WORK TO COMPLETE> Every line from the one containing "BT pin GND: GND -> none" to the end of the data below should be copied exactly, but pictures should not.

RECORDED DATA>
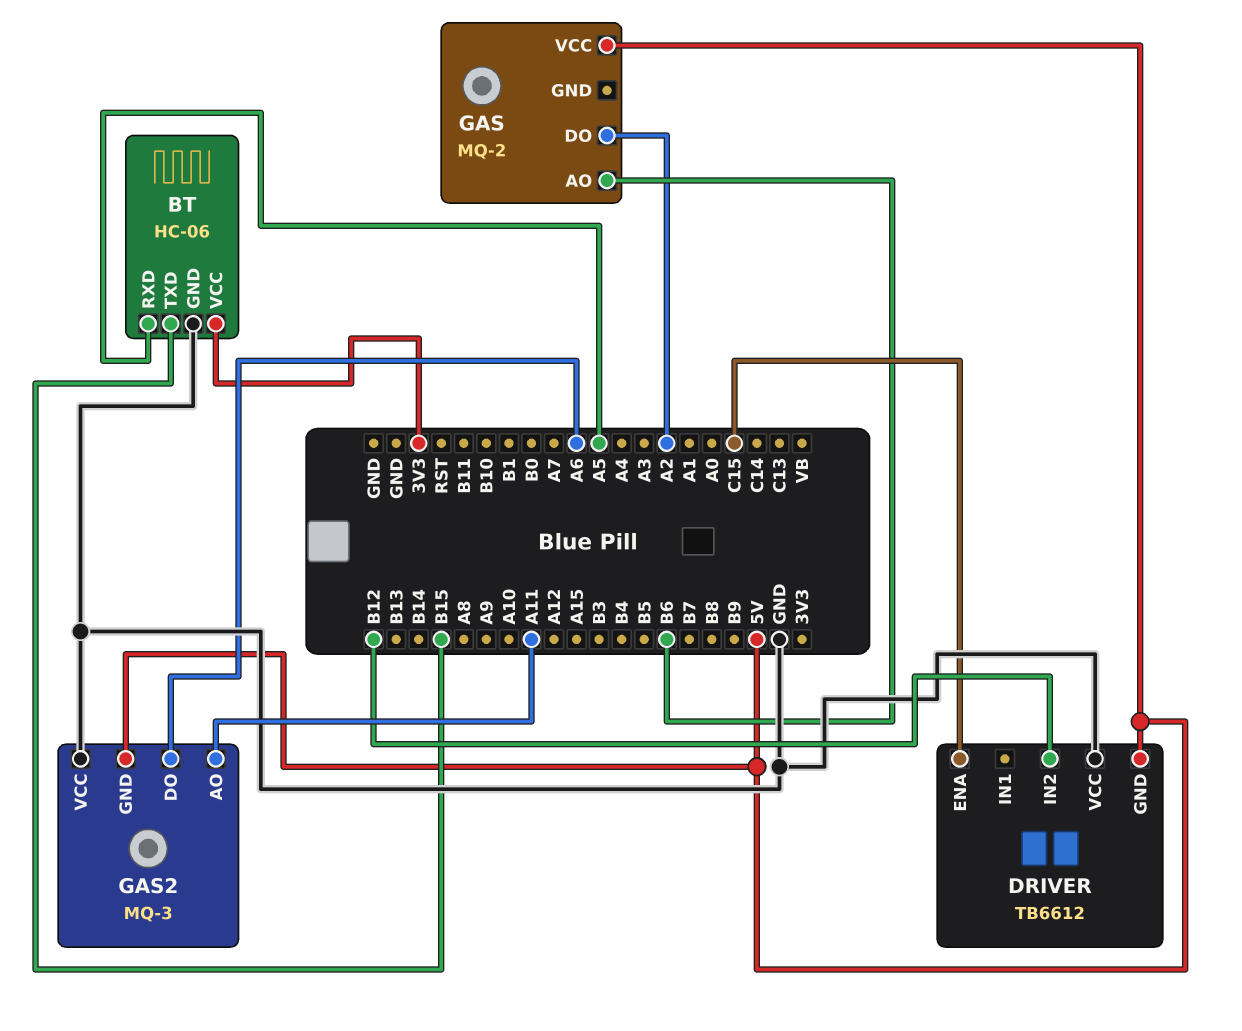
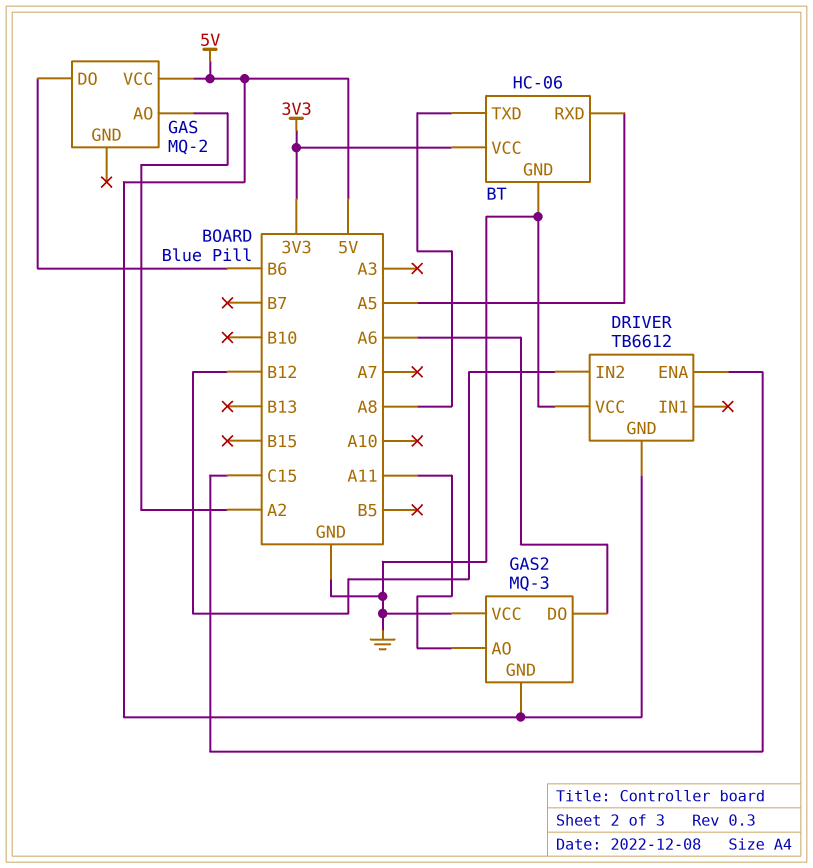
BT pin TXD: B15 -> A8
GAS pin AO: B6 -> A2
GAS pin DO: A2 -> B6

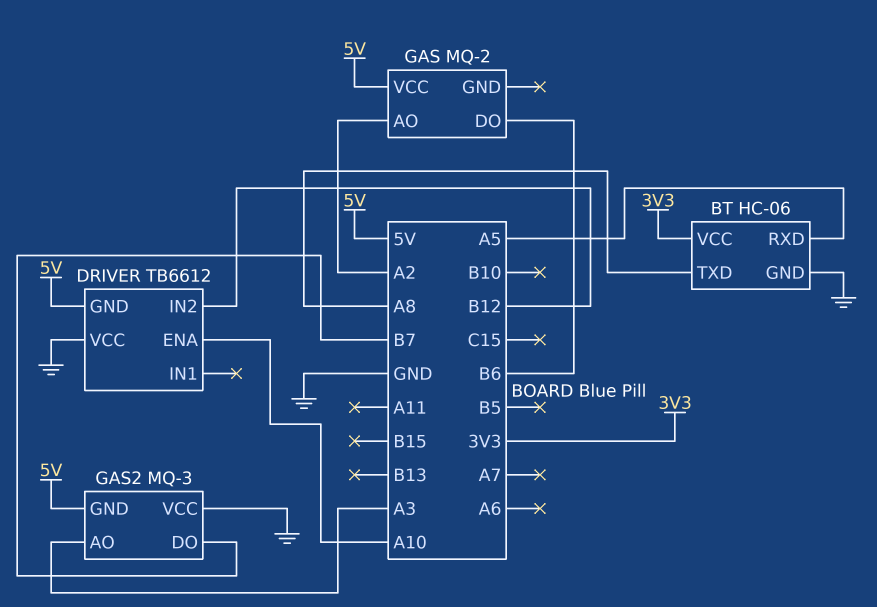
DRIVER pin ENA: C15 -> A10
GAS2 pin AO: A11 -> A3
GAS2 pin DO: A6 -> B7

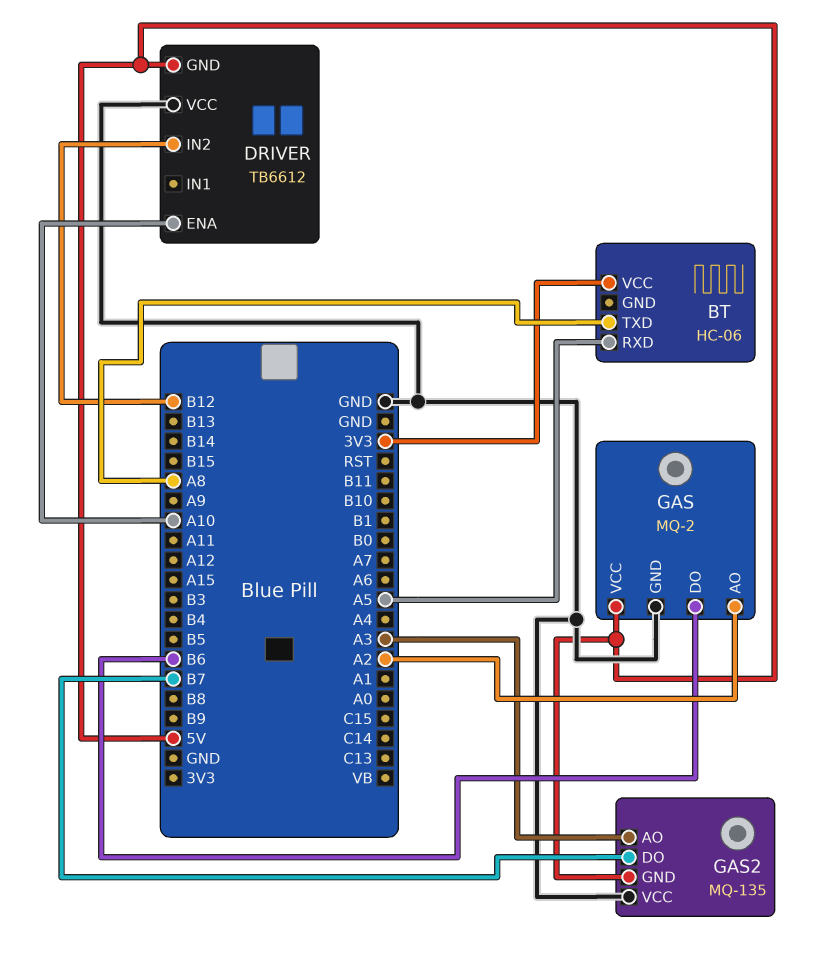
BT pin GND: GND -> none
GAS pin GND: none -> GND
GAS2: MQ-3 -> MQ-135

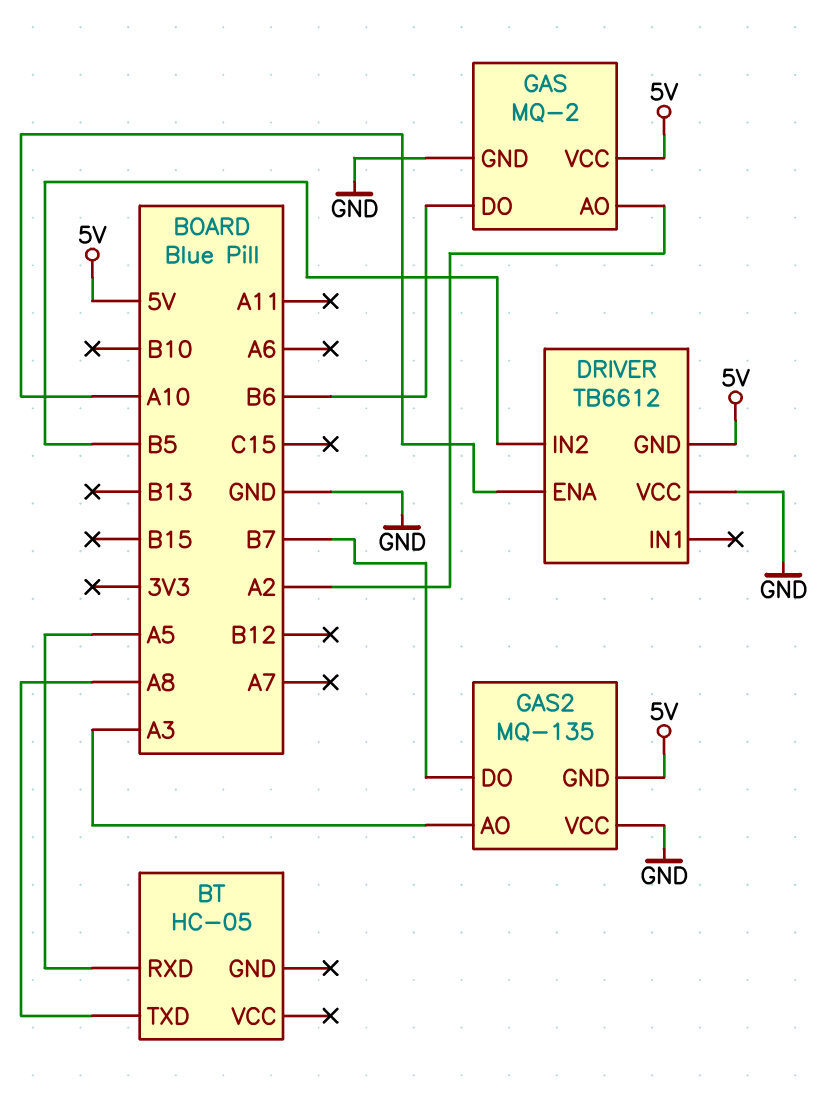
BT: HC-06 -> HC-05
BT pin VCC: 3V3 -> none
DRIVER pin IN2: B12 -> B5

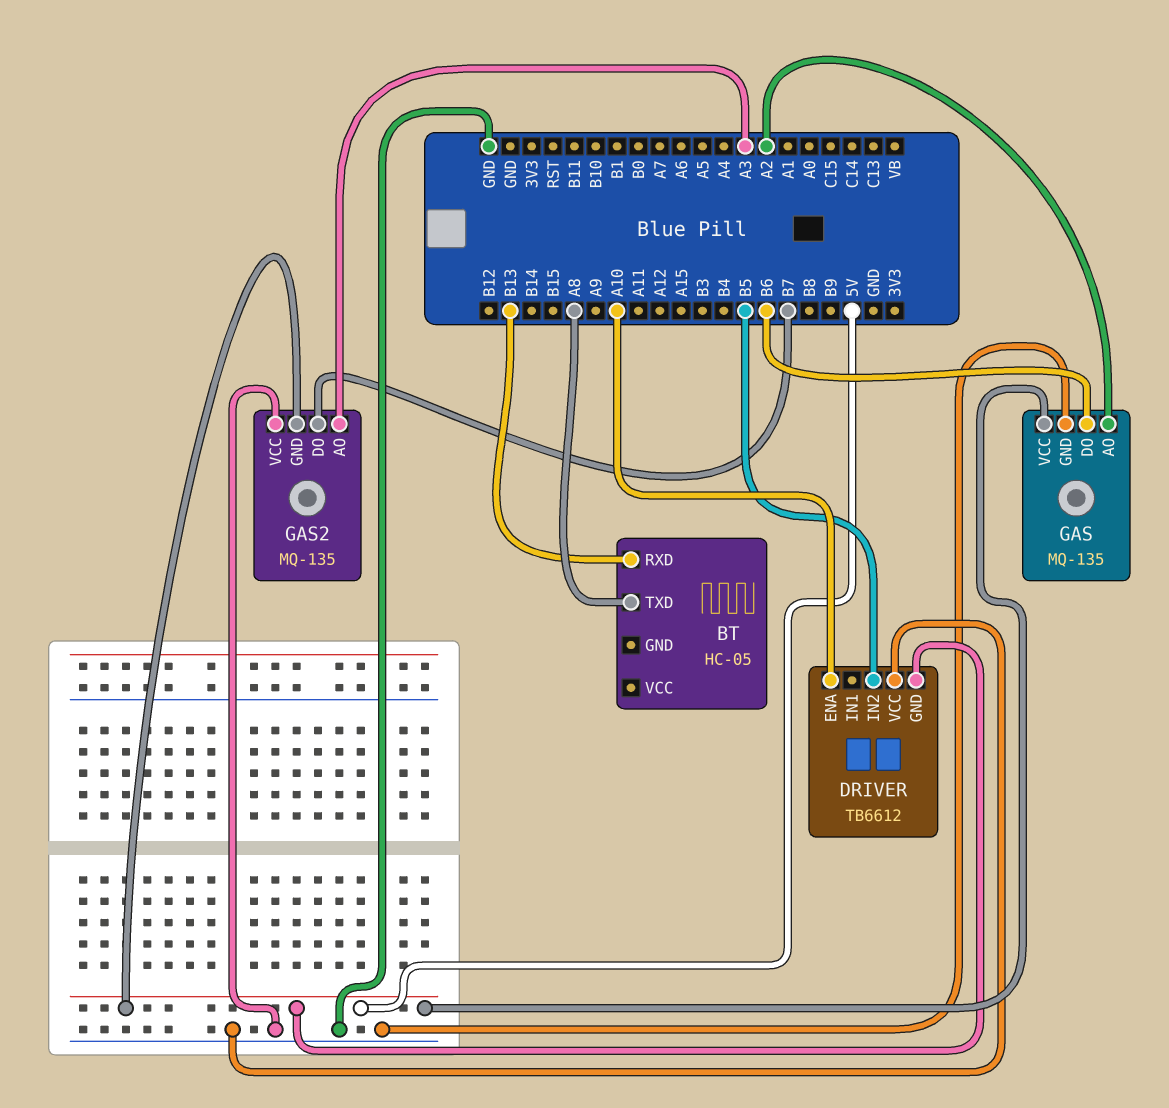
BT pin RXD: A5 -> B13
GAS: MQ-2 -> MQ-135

TASK ANSWER>
BT pin GND: GND -> none
GAS pin GND: none -> GND
GAS2: MQ-3 -> MQ-135

BT: HC-06 -> HC-05
BT pin VCC: 3V3 -> none
DRIVER pin IN2: B12 -> B5

BT pin RXD: A5 -> B13
GAS: MQ-2 -> MQ-135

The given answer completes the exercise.